Instructions for the task
Among the entries below, tally the lines that include "DGND", and give the number alone.

Data under study
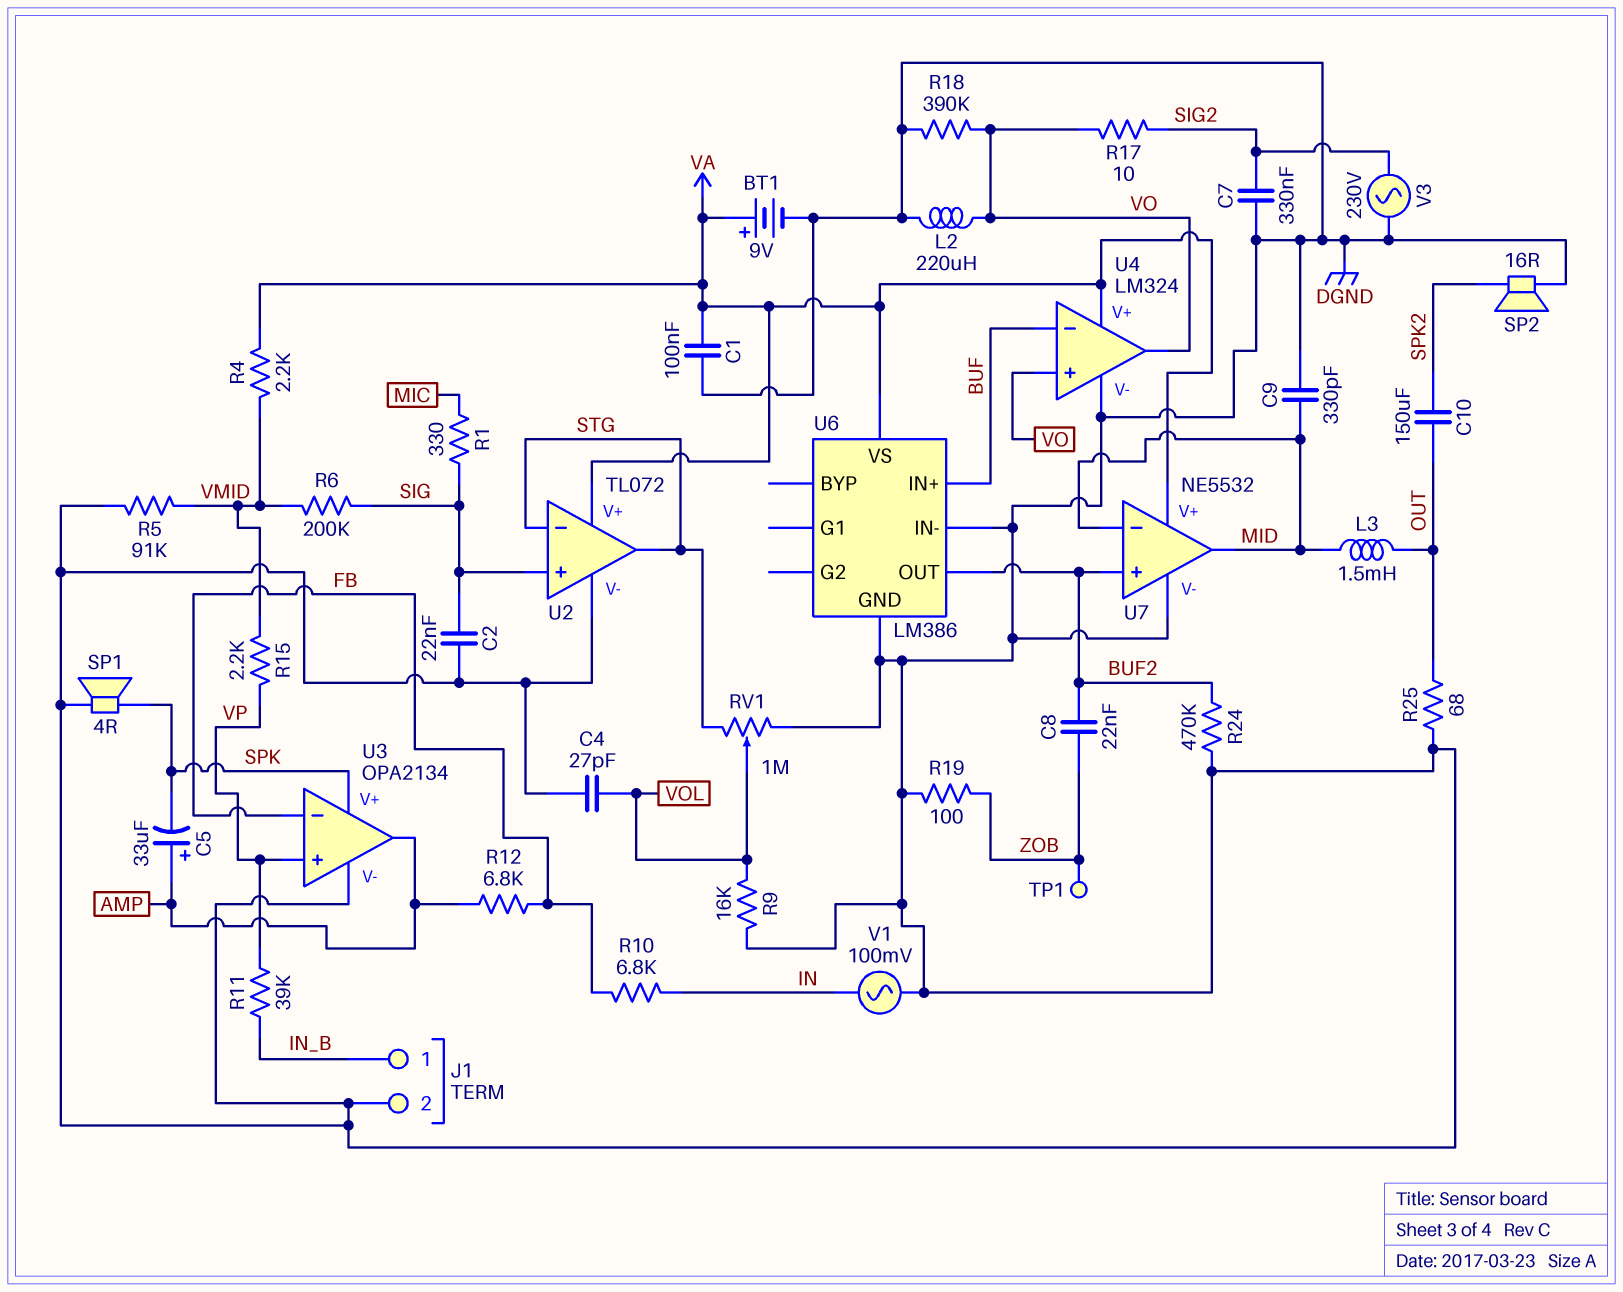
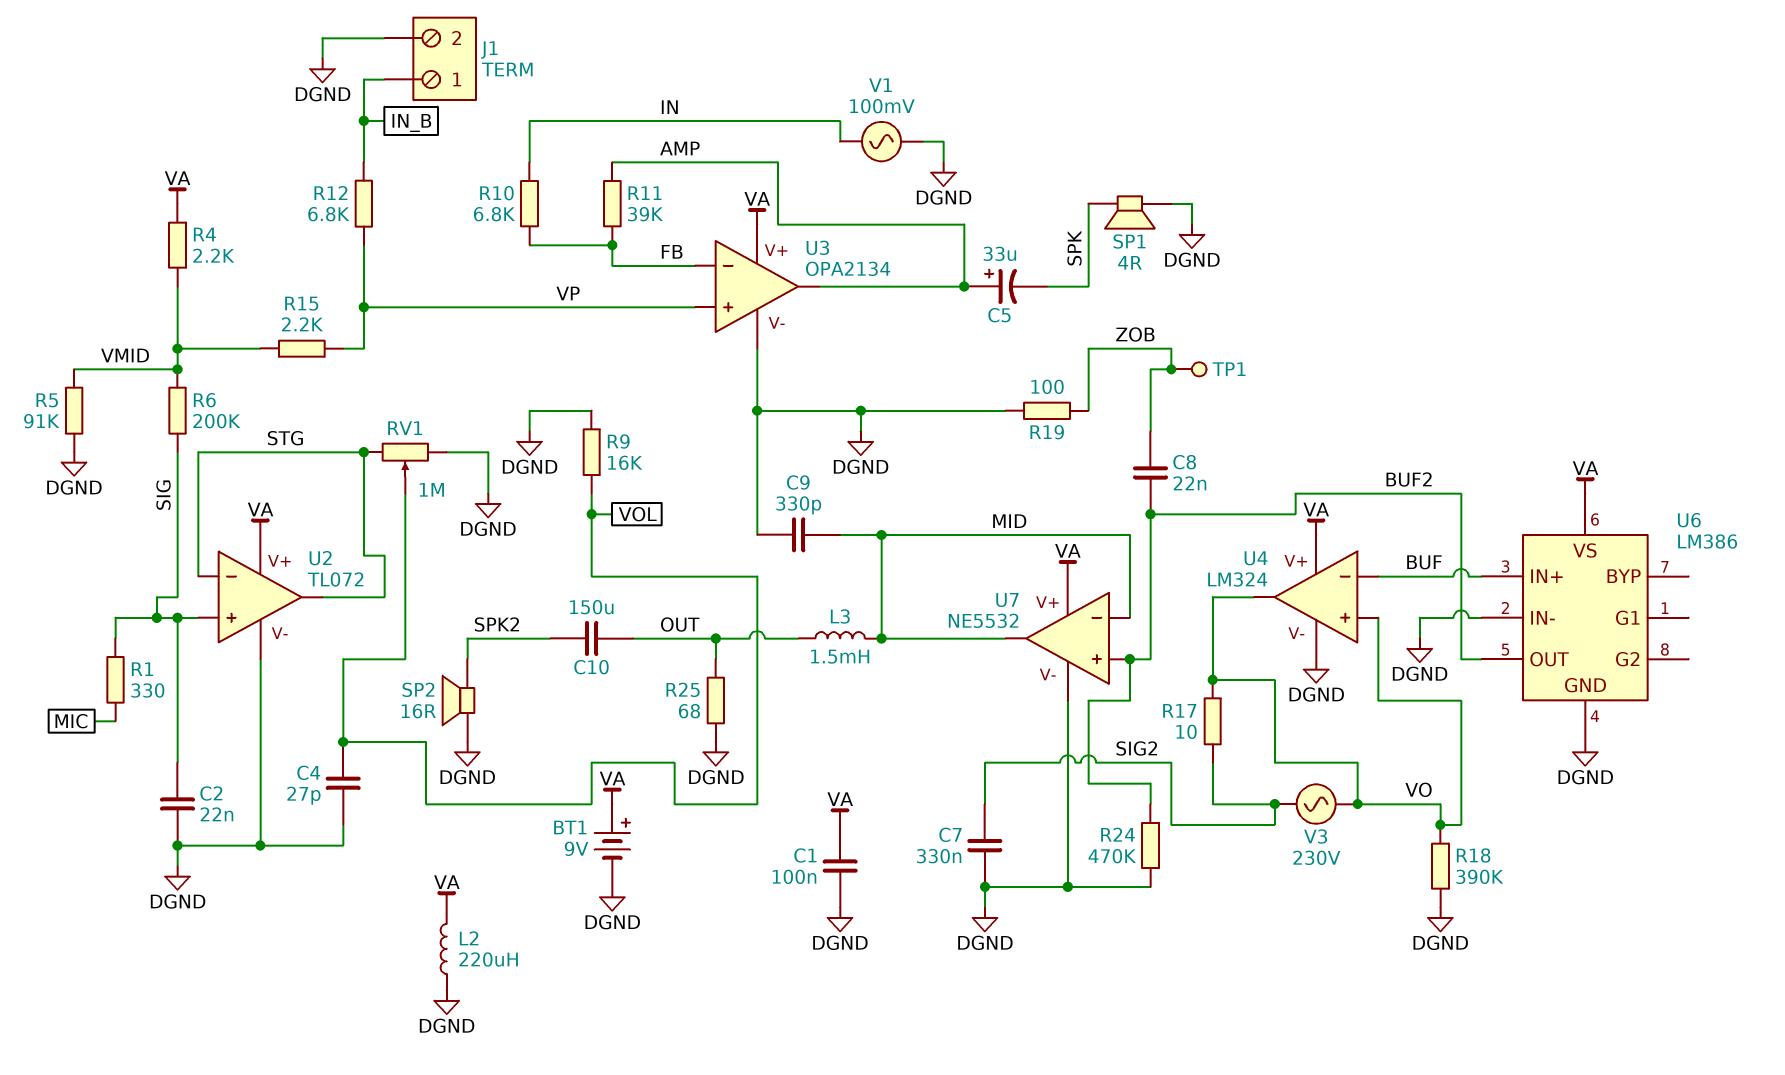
L2: 220uH (DGND, VO) -> 220uH (DGND, VA)
R11: 39k (IN_B, VP) -> 39k (AMP, FB)
R12: 6.8k (AMP, FB) -> 6.8k (IN_B, VP)
U3 pin V+: SPK -> VA
V3: AC 230V (DGND, SIG2) -> AC 230V (SIG2, VO)

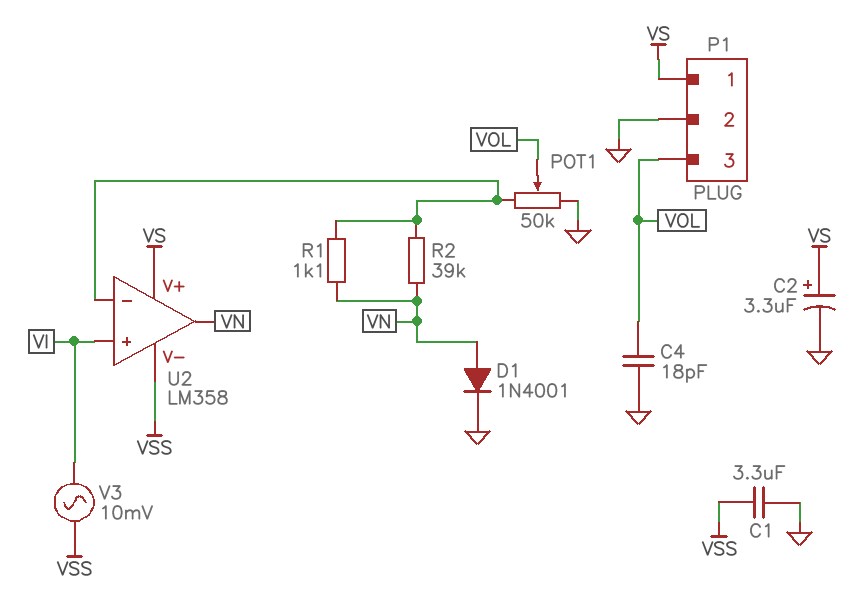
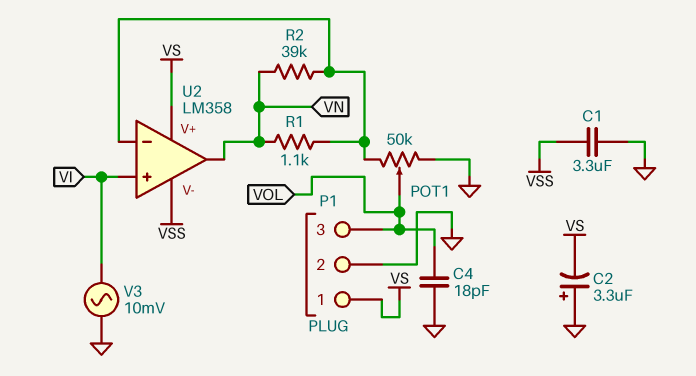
C2: 3.3uF (plus VS, minus GND) -> 3.3uF (plus GND, minus VS)
D1: diode 1N4001 (A VN, K GND) -> none
V3: AC 10mV (VI, VSS) -> AC 10mV (GND, VI)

Exercise solution
2